**COLLECTED DATA**
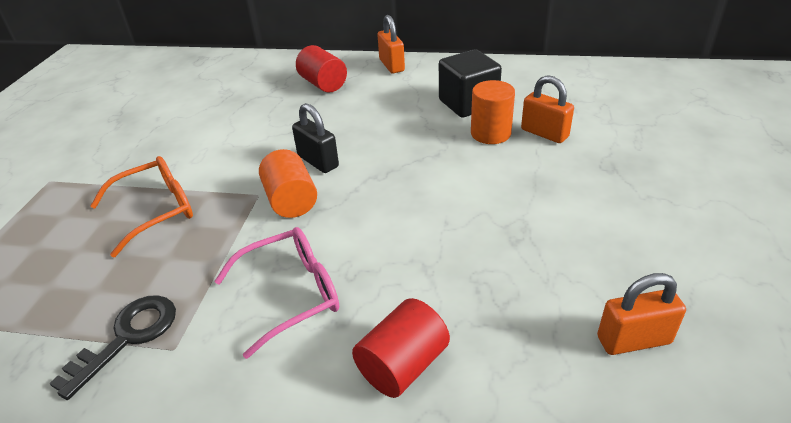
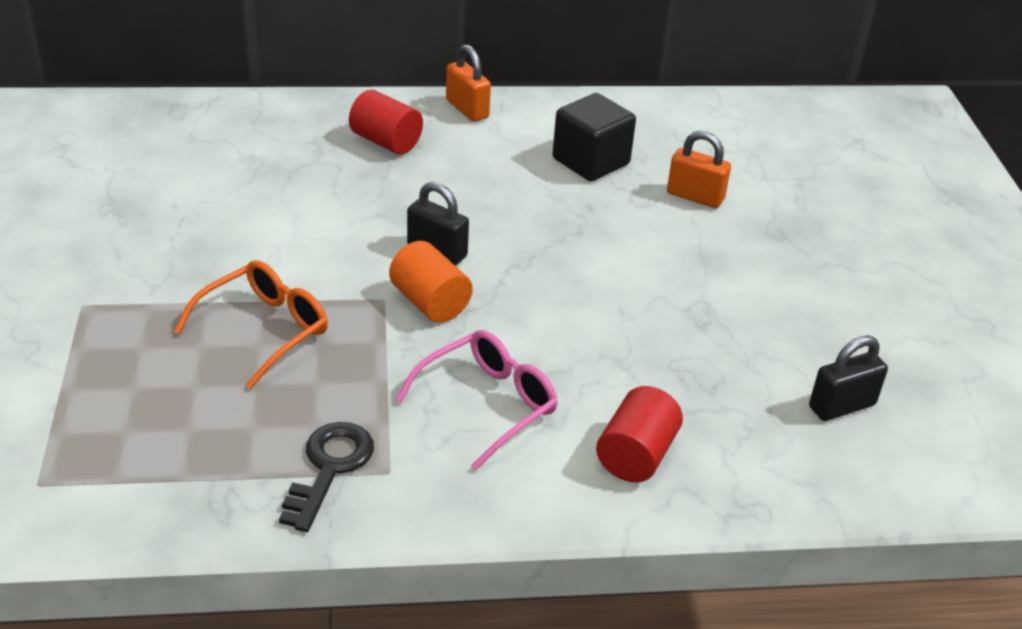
camera: 20 degrees left, 0 degrees up
(490, 133) = (632, 200): orange cylinder -> none
(633, 340) = (841, 406): orange padlock -> black padlock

**TASK DETAILS**
Repeat every line above precisely; pictures do not belong in the copy.

**EXPECTED ANSWER**
camera: 20 degrees left, 0 degrees up
(490, 133) = (632, 200): orange cylinder -> none
(633, 340) = (841, 406): orange padlock -> black padlock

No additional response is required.